- Records for processing
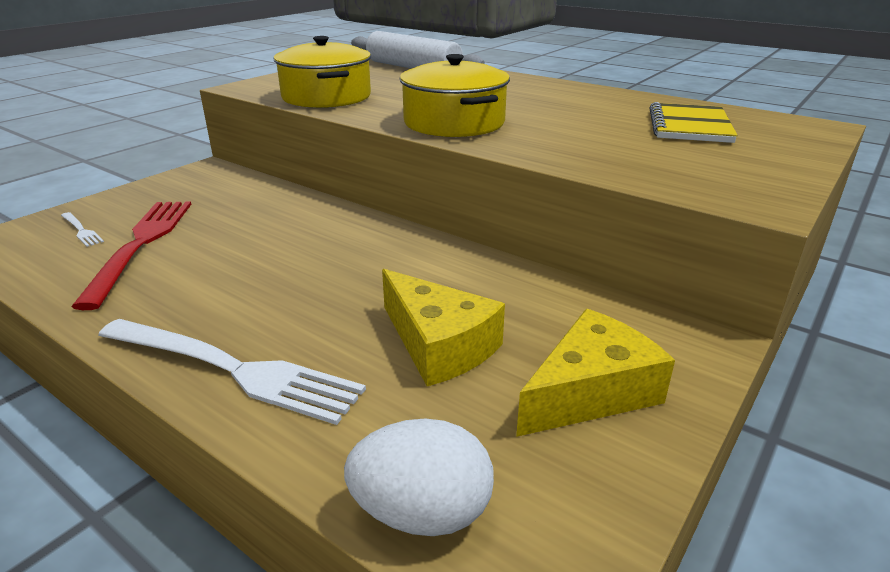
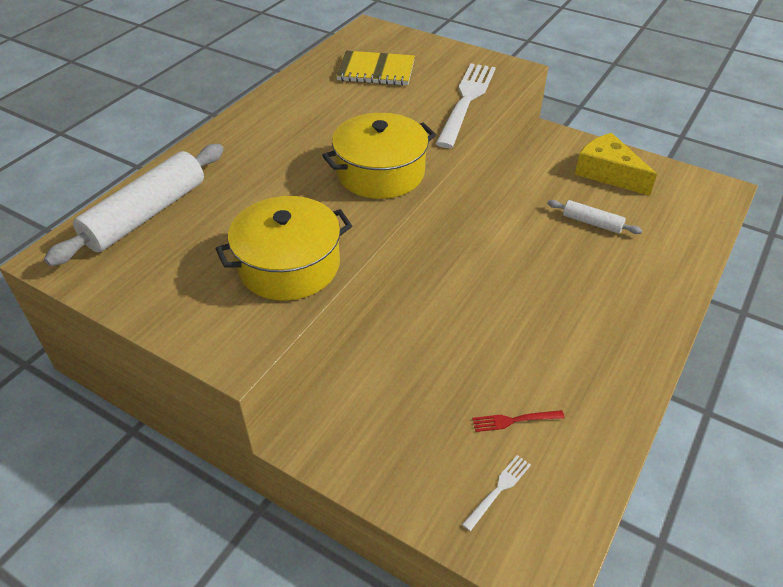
camera: 95 degrees left, 15 degrees up
(141, 244) = (513, 420): red fork -> red fork, size x0.43
(235, 370) = (651, 301): white fork -> white fork (466, 100)
(422, 513) = (706, 220): white egg -> none
(438, 345) = (592, 223): yellow cheese -> white rolling pin

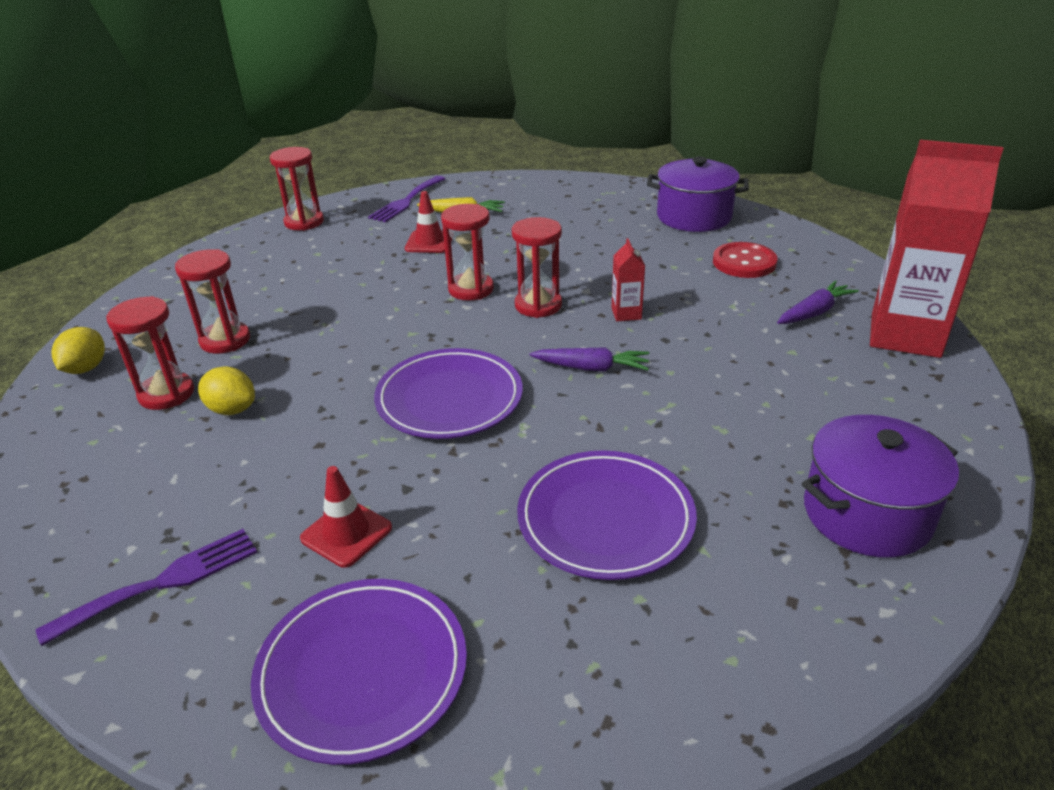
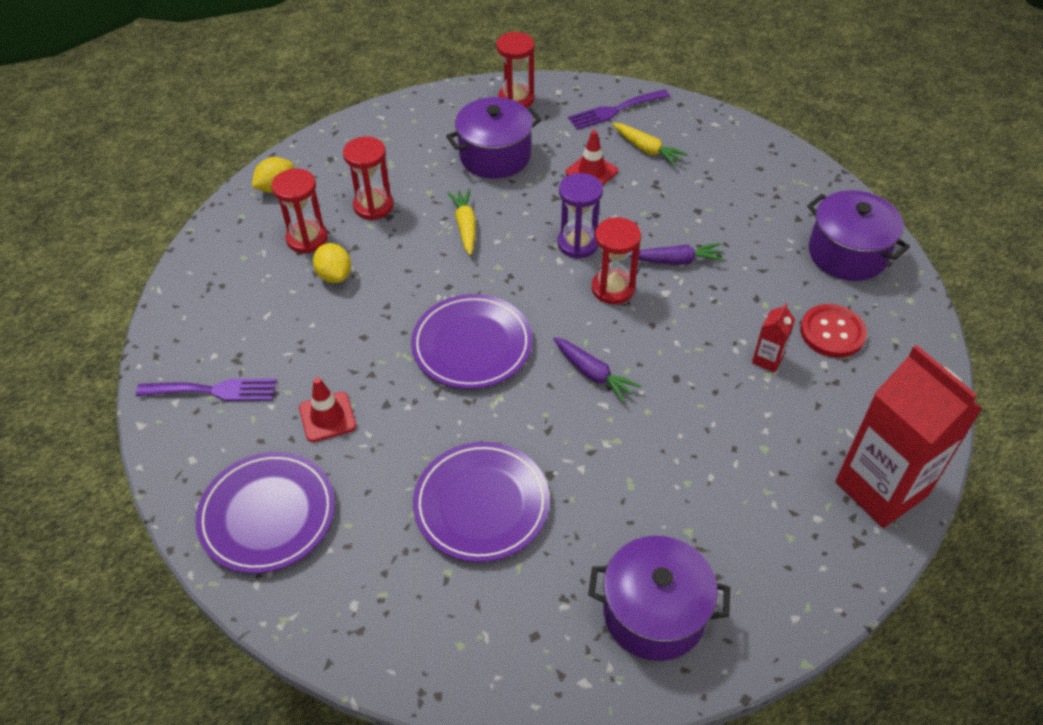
camera: 35 degrees right, 15 degrees up
(323, 262) = (495, 156): none -> purple pot
(345, 318) = (465, 226): none -> yellow carrot
(471, 289) = (578, 243): red hourglass -> purple hourglass
(626, 314) = (672, 335): red carton -> red carton (767, 359)
(814, 312) = (830, 420): purple carrot -> purple carrot (676, 261)

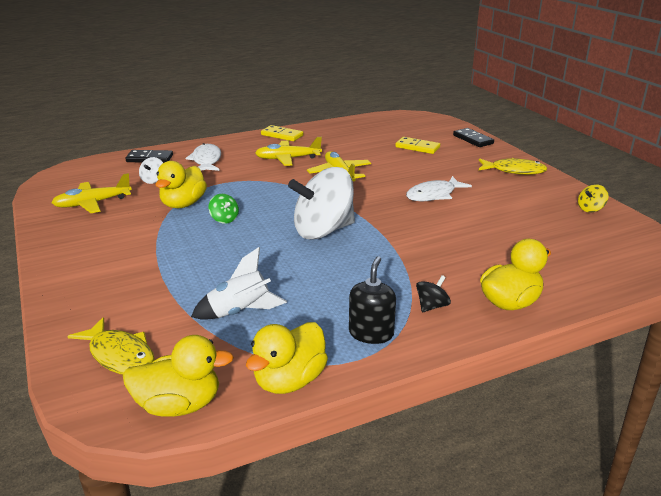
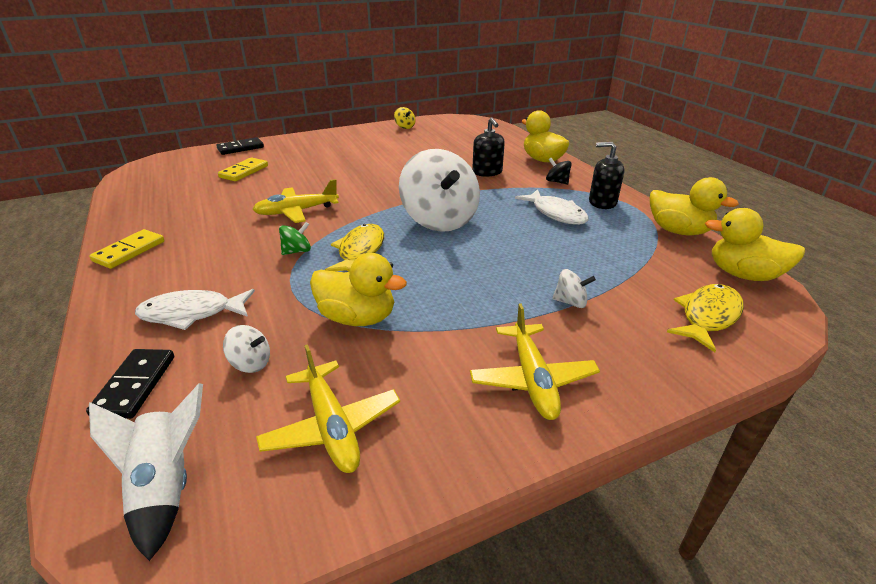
camera: 90 degrees left, 5 degrees up
(170, 284) = (570, 302): none -> white spinning top
(179, 405) = (743, 274): yellow duck -> yellow duck turned 60 degrees counterclockwise
(224, 219) = (409, 279): green spinning top -> green spinning top (297, 251)
(240, 312) = (602, 256): white rocket -> white rocket (166, 486)
(287, 159) = (229, 244): yellow plane -> yellow plane (532, 379)
(433, 195) = (368, 171): white fish -> white fish (556, 213)
(450, 259) = (487, 172): none -> black soap dispenser
(514, 171) = (326, 140): yellow fish -> yellow fish (360, 251)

- Task prompt
Every line holding the word "yellow" should be copied out of the material.

- Answer box
(438, 345) = (592, 223): yellow cheese -> white rolling pin
(345, 318) = (465, 226): none -> yellow carrot
(179, 405) = (743, 274): yellow duck -> yellow duck turned 60 degrees counterclockwise
(287, 159) = (229, 244): yellow plane -> yellow plane (532, 379)
(514, 171) = (326, 140): yellow fish -> yellow fish (360, 251)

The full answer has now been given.